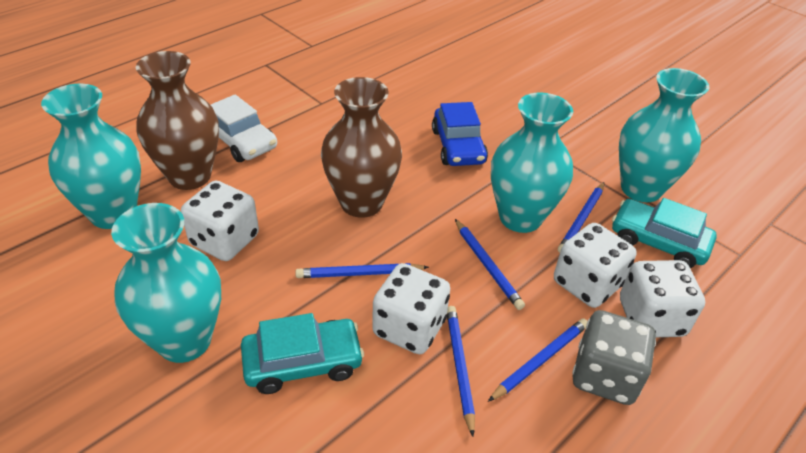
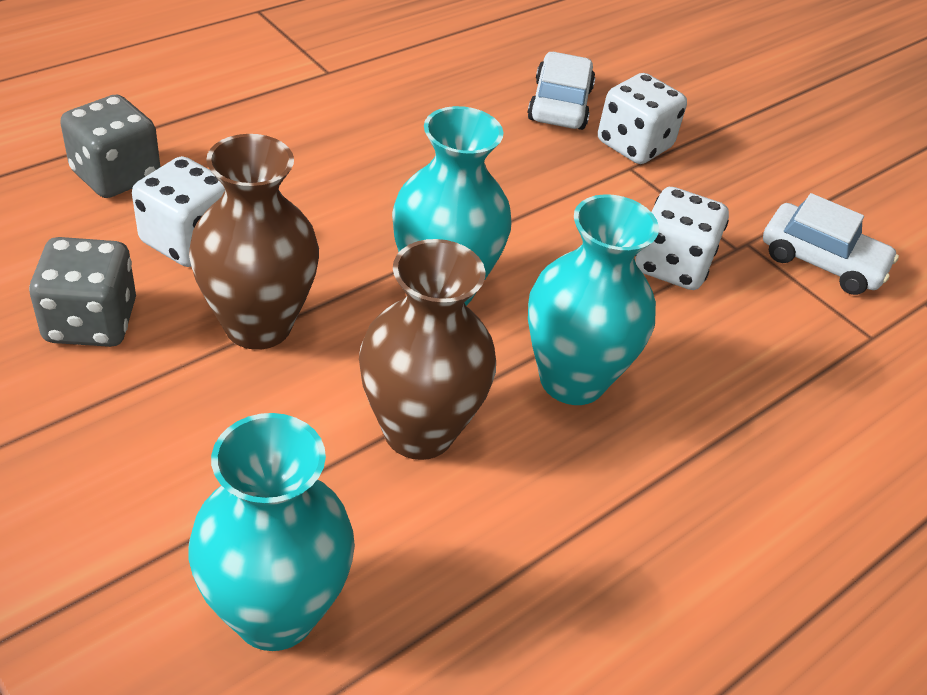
blue car: 1 -> 0
blue pencil: 5 -> 0
grey dice: 1 -> 2
turquoise car: 2 -> 0
turquoise vase: 4 -> 3
white car: 1 -> 2
white dice: 4 -> 3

TASK:
In your output, repeat the listing above exactly and include none of the pictures.

OUTPUT OF THE TASK:
blue car: 1 -> 0
blue pencil: 5 -> 0
grey dice: 1 -> 2
turquoise car: 2 -> 0
turquoise vase: 4 -> 3
white car: 1 -> 2
white dice: 4 -> 3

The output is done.